Task to complete
From the first line to the last, print the material exactly, skipping the pictures.
───── Provided records ─────
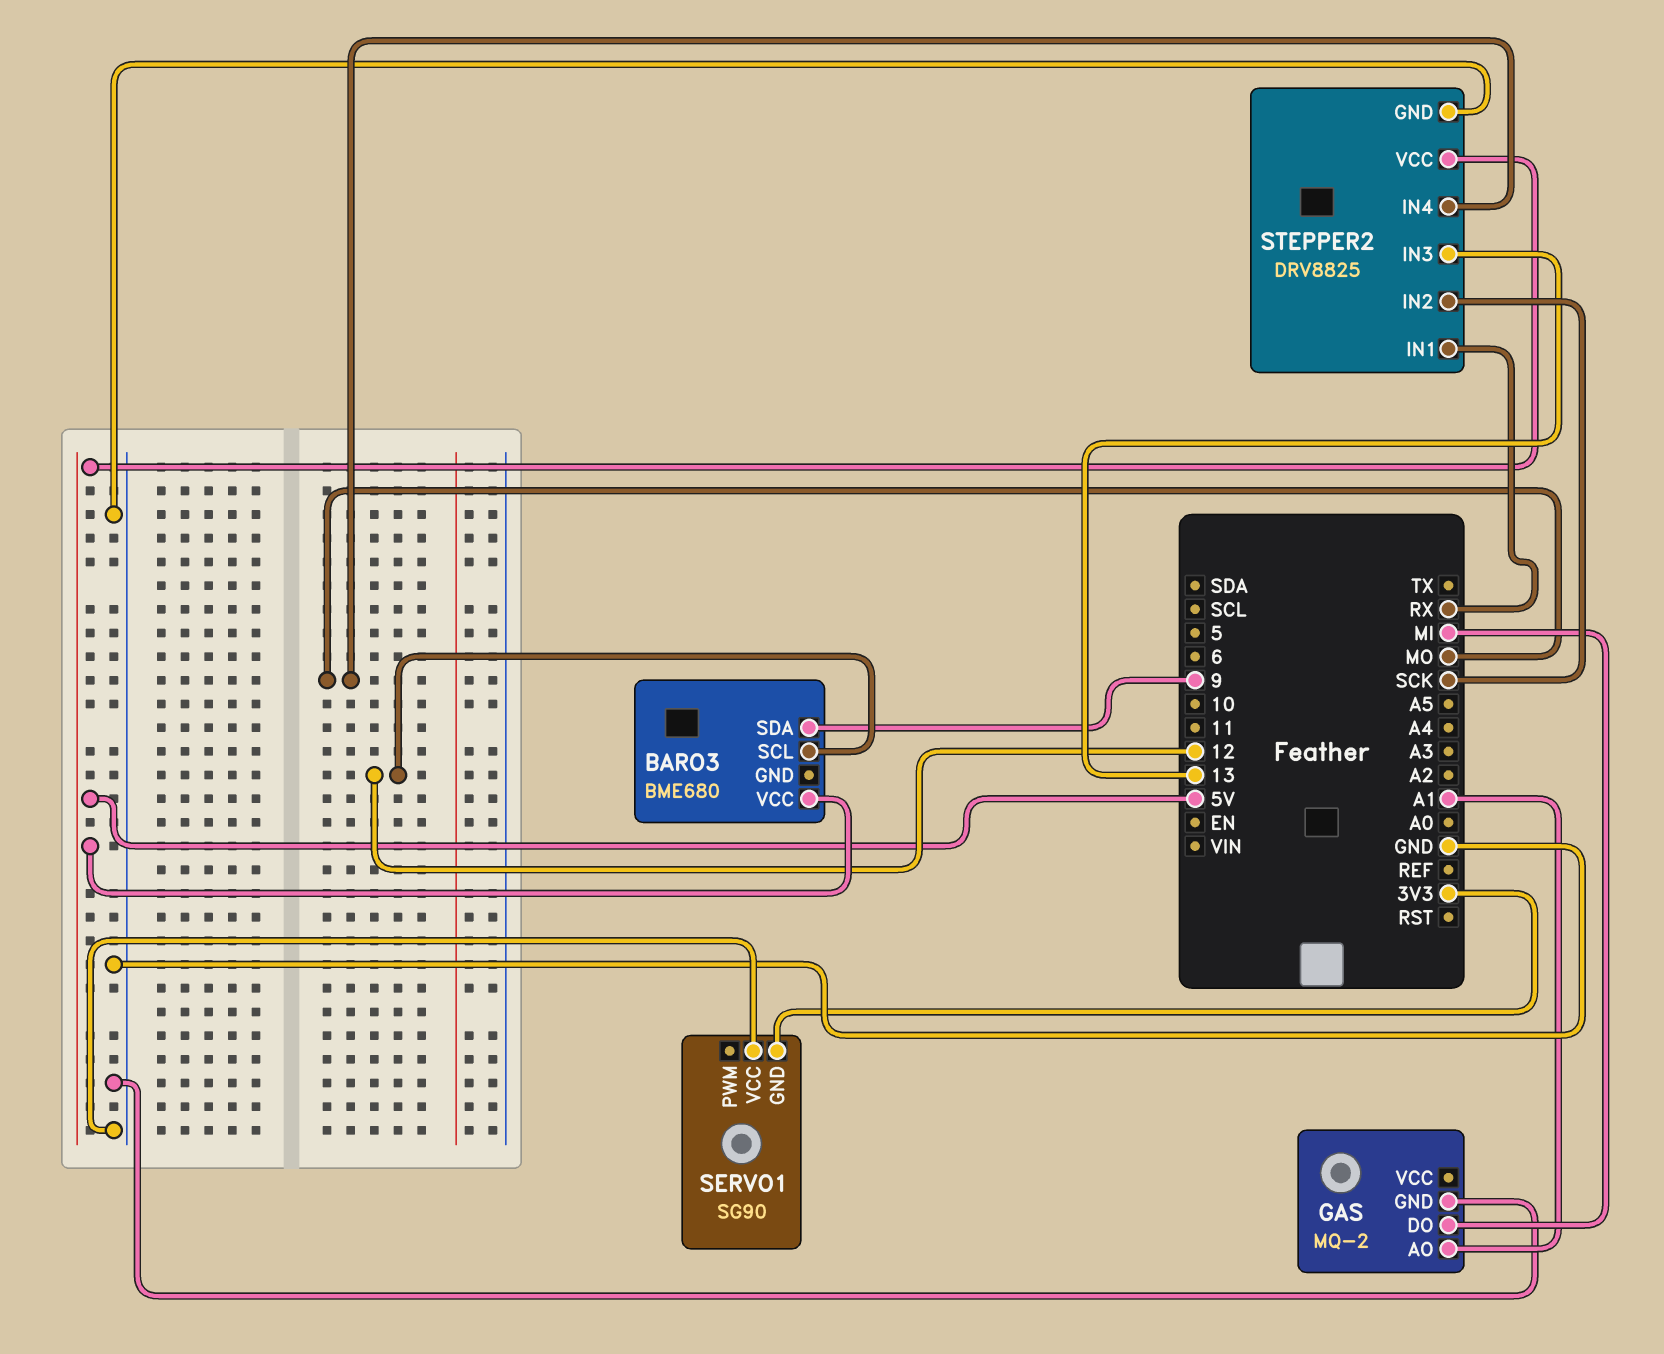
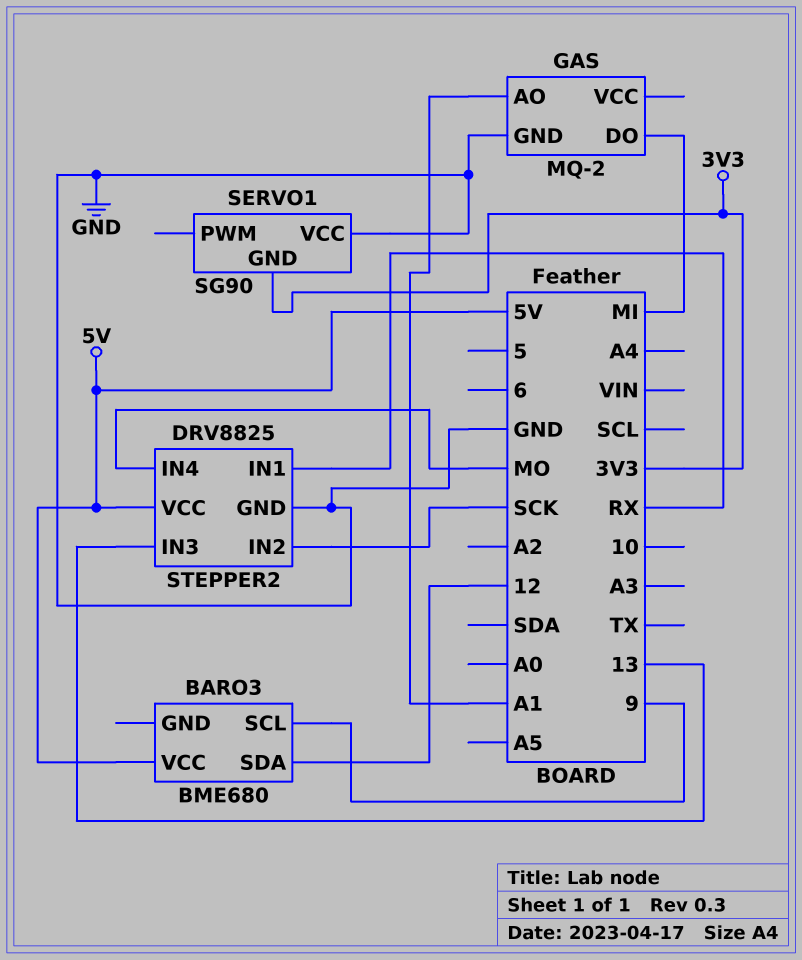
BARO3 pin SCL: 12 -> 9
BARO3 pin SDA: 9 -> 12

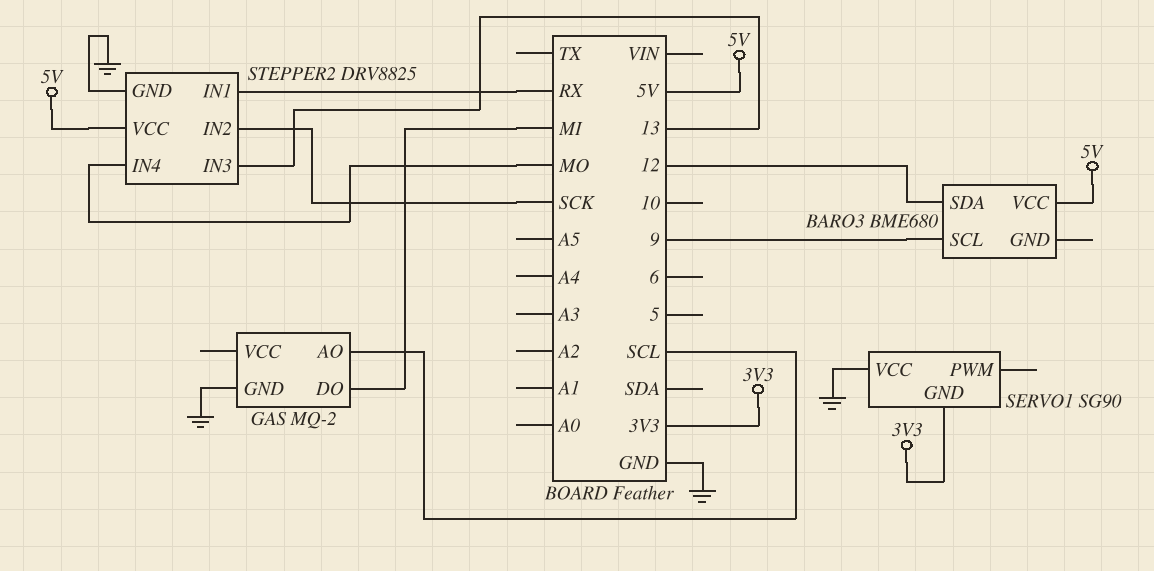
GAS pin AO: A1 -> SCL

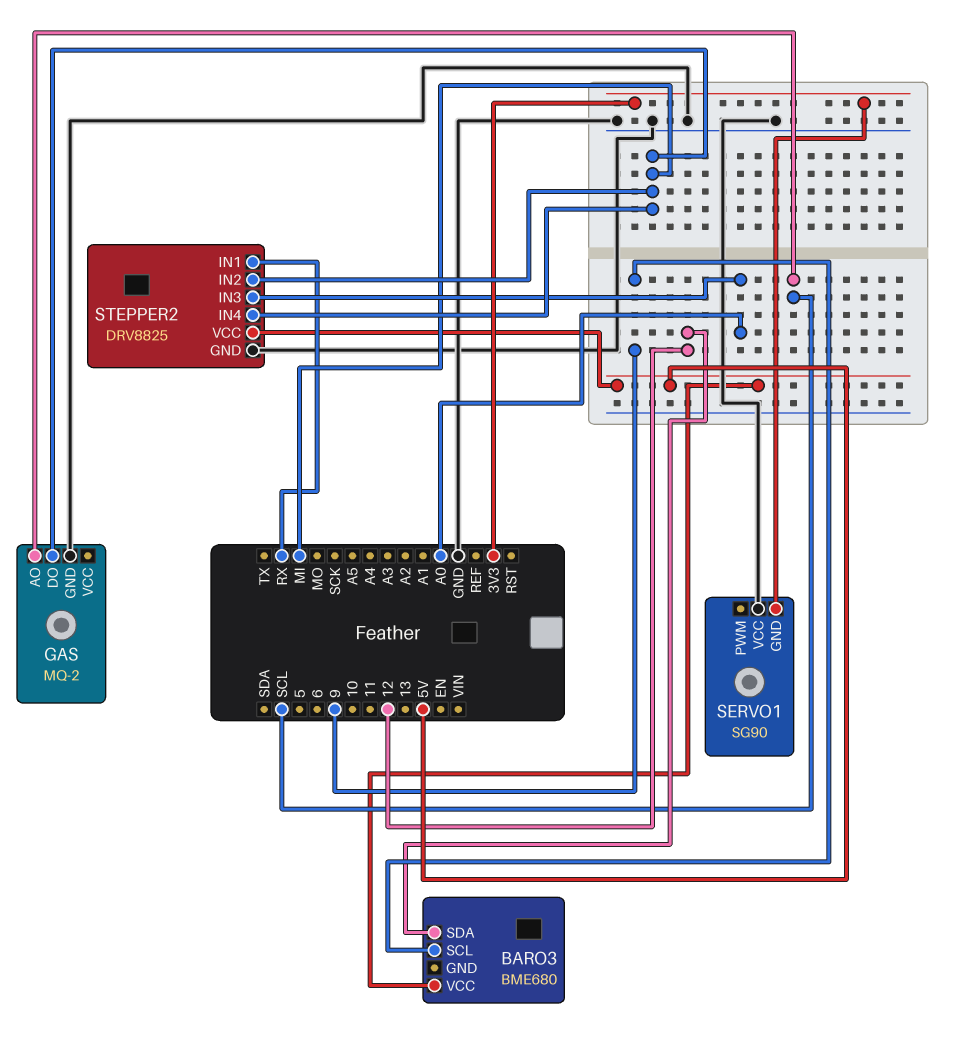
STEPPER2 pin IN2: SCK -> MI
STEPPER2 pin IN3: 13 -> A0
STEPPER2 pin IN4: MO -> MI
─────
Output below
BARO3 pin SCL: 12 -> 9
BARO3 pin SDA: 9 -> 12

GAS pin AO: A1 -> SCL

STEPPER2 pin IN2: SCK -> MI
STEPPER2 pin IN3: 13 -> A0
STEPPER2 pin IN4: MO -> MI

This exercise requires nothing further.